_Task item_: Images are to be left out; everything else in the listing should be repeated exactly.

(Beginning of Supplied material)

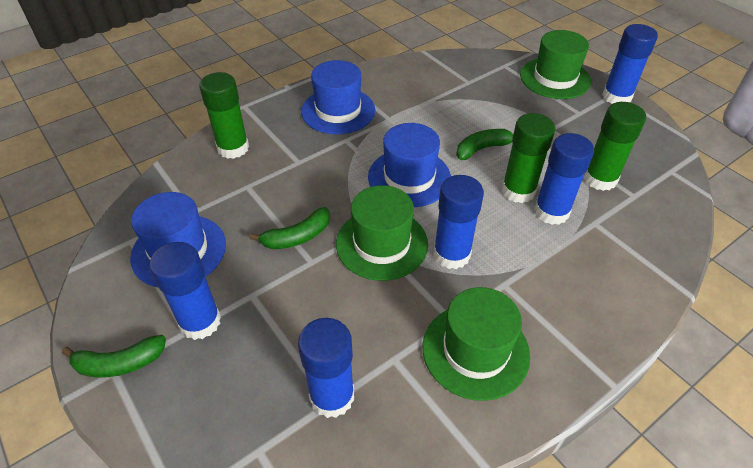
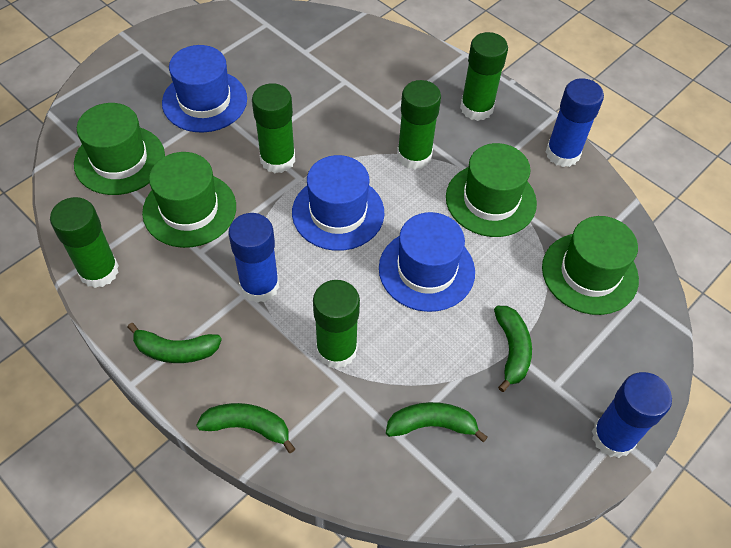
blue glue stick: 5 -> 3
green banana: 3 -> 4
green glue stick: 3 -> 5
green hat: 3 -> 4

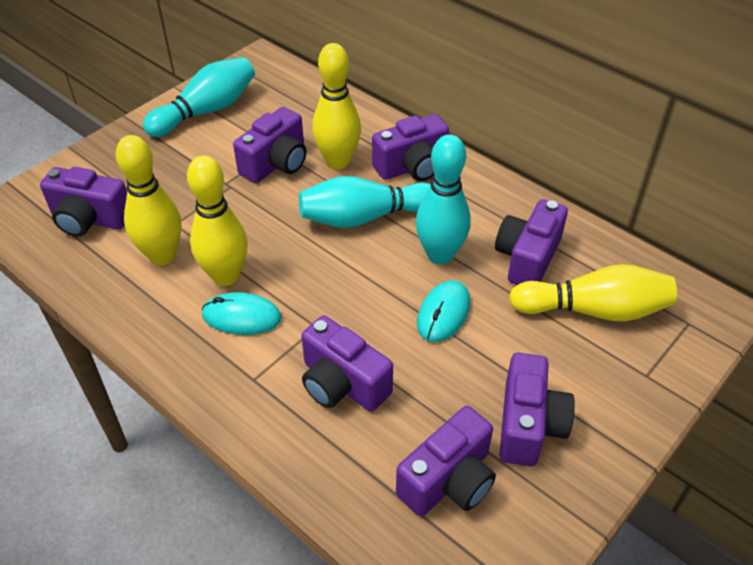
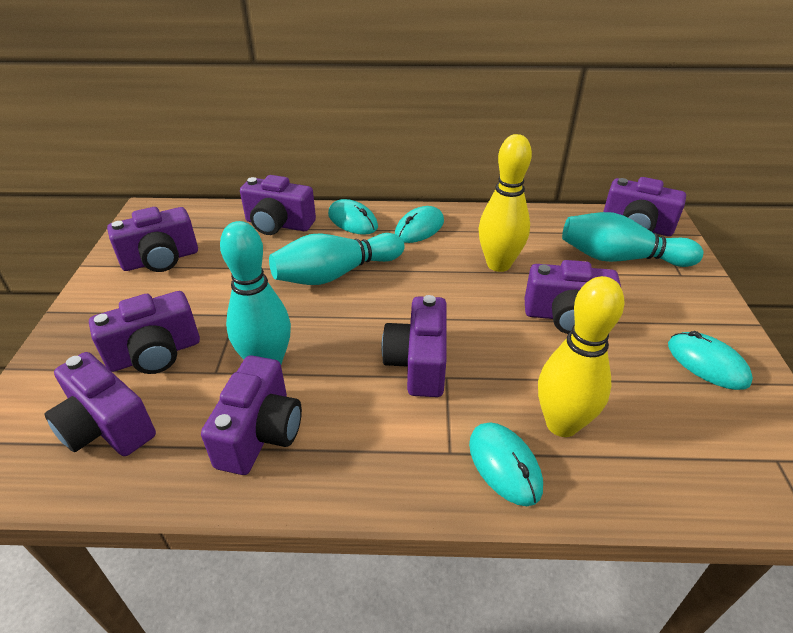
purple camera: 7 -> 8
turquoise mouse: 2 -> 4
yellow bowling pin: 4 -> 2

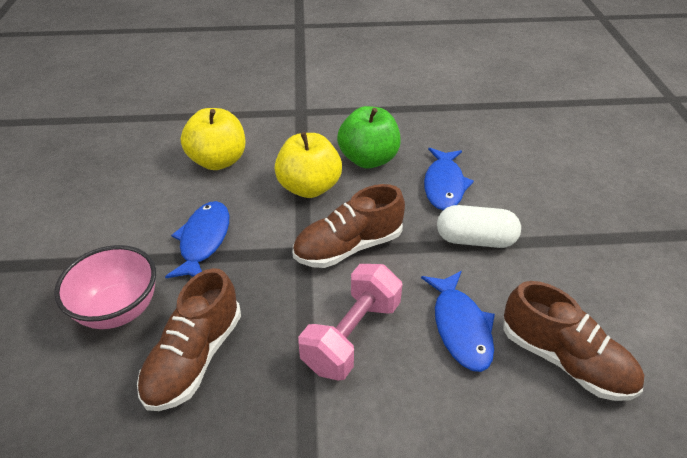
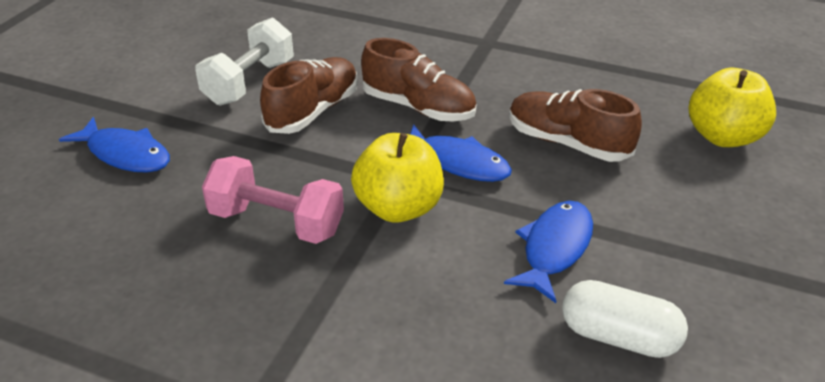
green apple: 1 -> 0
pink bowl: 1 -> 0
white dumbbell: 0 -> 1

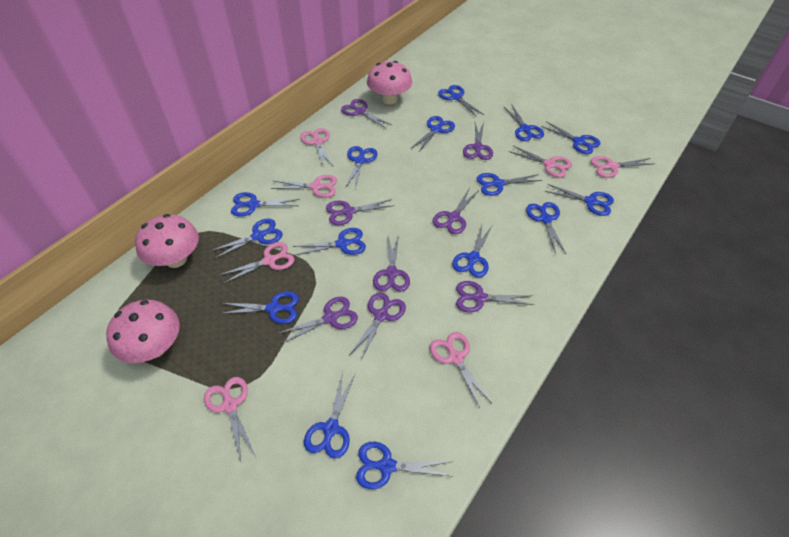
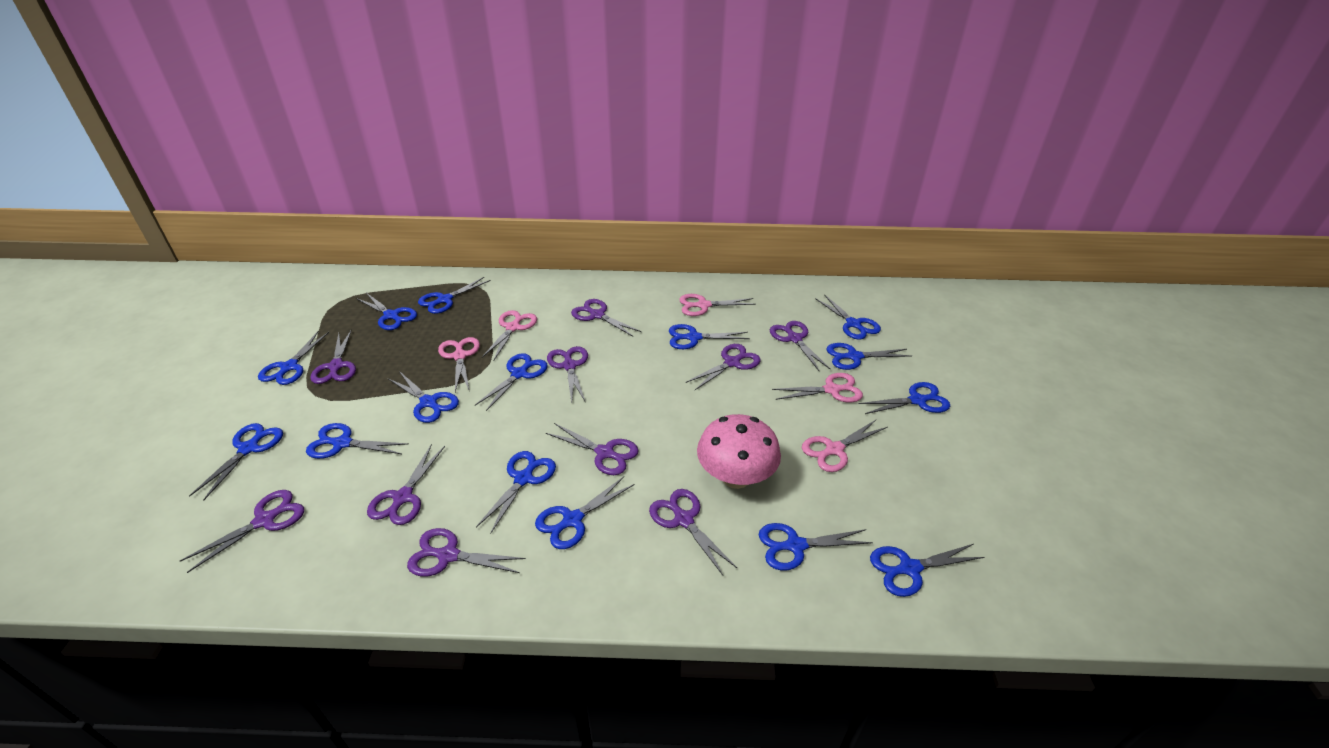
pink mushroom: 3 -> 1
pink scissors: 7 -> 5
purple scissors: 8 -> 10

(End of Supplied material)

_Response for this exercise_:
blue glue stick: 5 -> 3
green banana: 3 -> 4
green glue stick: 3 -> 5
green hat: 3 -> 4

purple camera: 7 -> 8
turquoise mouse: 2 -> 4
yellow bowling pin: 4 -> 2

green apple: 1 -> 0
pink bowl: 1 -> 0
white dumbbell: 0 -> 1

pink mushroom: 3 -> 1
pink scissors: 7 -> 5
purple scissors: 8 -> 10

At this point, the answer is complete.